§ Source data
****
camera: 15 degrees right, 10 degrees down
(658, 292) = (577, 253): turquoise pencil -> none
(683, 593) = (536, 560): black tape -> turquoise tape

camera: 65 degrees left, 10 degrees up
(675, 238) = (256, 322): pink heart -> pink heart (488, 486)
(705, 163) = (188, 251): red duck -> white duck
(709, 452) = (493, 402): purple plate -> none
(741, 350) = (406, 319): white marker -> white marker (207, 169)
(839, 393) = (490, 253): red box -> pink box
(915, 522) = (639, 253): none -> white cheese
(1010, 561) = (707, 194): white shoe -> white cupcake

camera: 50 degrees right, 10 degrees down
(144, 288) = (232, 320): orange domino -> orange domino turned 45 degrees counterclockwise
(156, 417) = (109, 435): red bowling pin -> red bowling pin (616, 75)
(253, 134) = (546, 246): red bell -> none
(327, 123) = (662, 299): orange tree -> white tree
****
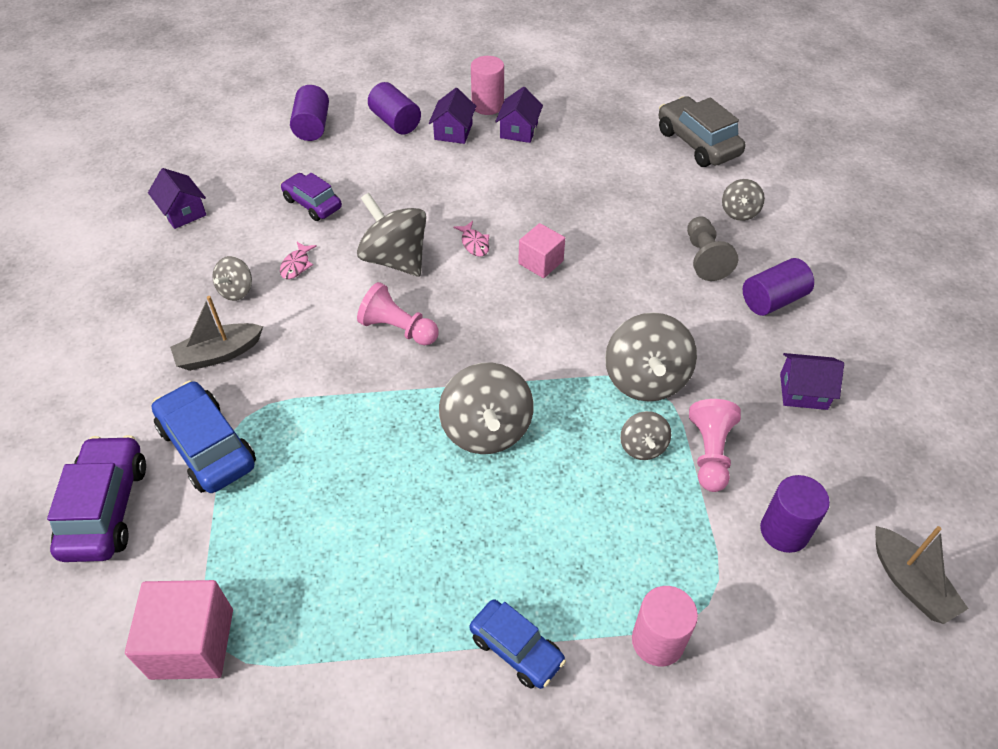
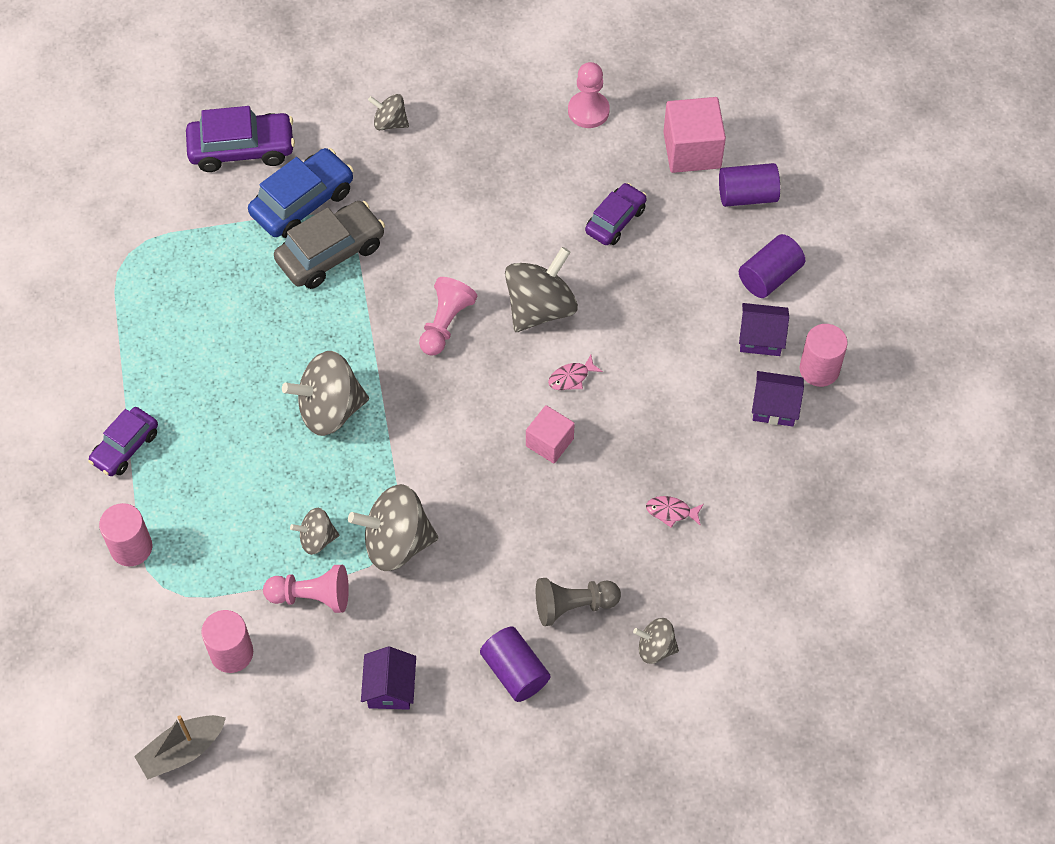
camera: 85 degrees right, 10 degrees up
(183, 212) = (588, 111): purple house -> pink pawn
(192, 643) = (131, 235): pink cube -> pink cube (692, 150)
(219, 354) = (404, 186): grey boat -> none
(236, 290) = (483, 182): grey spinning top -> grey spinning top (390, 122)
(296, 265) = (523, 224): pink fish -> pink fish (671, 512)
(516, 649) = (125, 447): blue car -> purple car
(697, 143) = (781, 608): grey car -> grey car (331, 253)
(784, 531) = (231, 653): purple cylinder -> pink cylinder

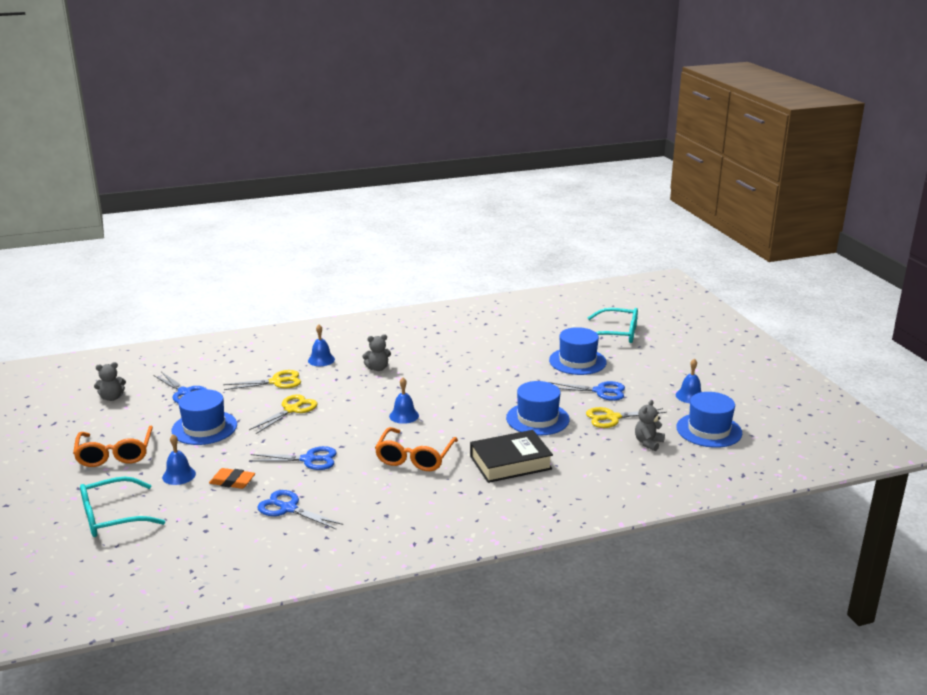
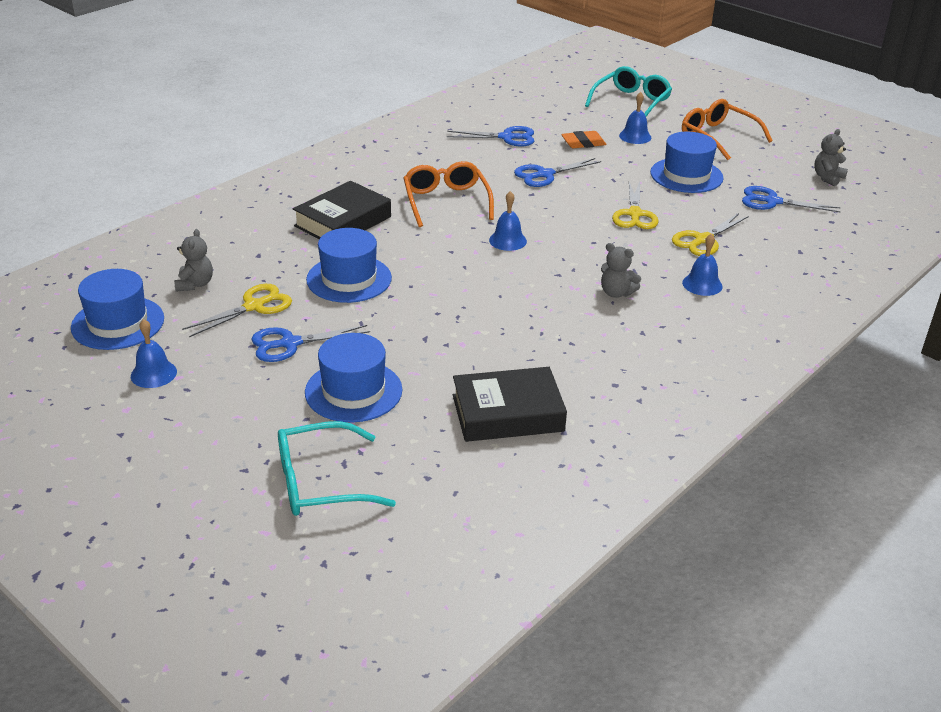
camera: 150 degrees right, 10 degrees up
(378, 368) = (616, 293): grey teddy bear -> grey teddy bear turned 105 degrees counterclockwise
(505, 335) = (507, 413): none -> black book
****
§ What is being asked
Above are the entries. Output exactly the lines beginning with the line that has "(144, 288) = (232, 320): orange" and ending with the line that has "(327, 123) = (662, 299): orange".

§ Written answer
(144, 288) = (232, 320): orange domino -> orange domino turned 45 degrees counterclockwise
(156, 417) = (109, 435): red bowling pin -> red bowling pin (616, 75)
(253, 134) = (546, 246): red bell -> none
(327, 123) = (662, 299): orange tree -> white tree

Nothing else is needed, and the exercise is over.